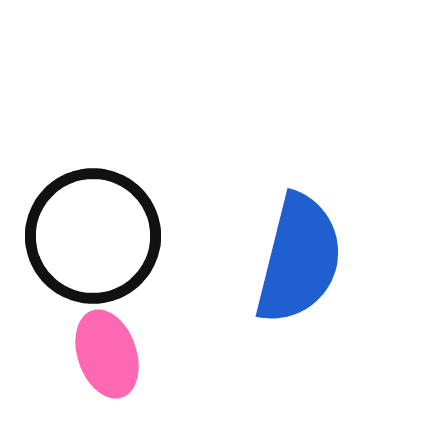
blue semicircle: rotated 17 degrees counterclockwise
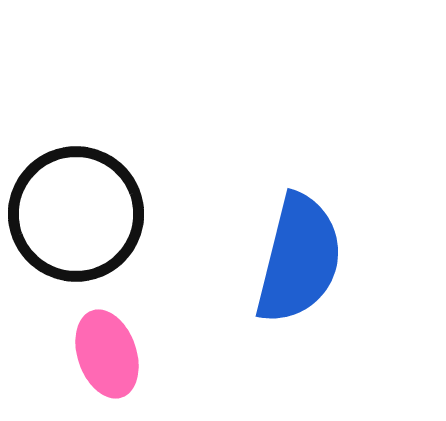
black circle: moved 17 px left, 22 px up
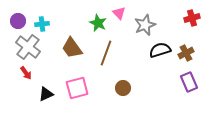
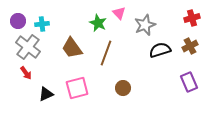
brown cross: moved 4 px right, 7 px up
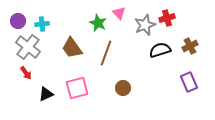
red cross: moved 25 px left
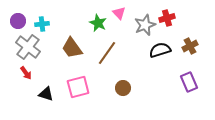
brown line: moved 1 px right; rotated 15 degrees clockwise
pink square: moved 1 px right, 1 px up
black triangle: rotated 42 degrees clockwise
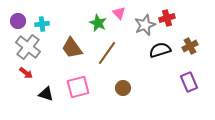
red arrow: rotated 16 degrees counterclockwise
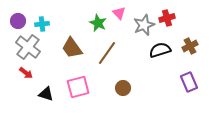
gray star: moved 1 px left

==*==

* [Objective] Rewrite the part that opens with the line containing "black circle: moved 17 px left, 22 px up" and closes with the last line, changing every "px" to "pixels" and keeping everything else the same. Leave out the pictures.

* [Result]
black circle: moved 17 pixels left, 22 pixels up
brown cross: moved 4 pixels right, 7 pixels up
red cross: moved 25 pixels left
brown line: moved 1 pixels right; rotated 15 degrees clockwise
pink square: moved 1 pixels right, 1 pixels up
black triangle: rotated 42 degrees clockwise
red arrow: rotated 16 degrees counterclockwise
gray star: moved 1 pixels left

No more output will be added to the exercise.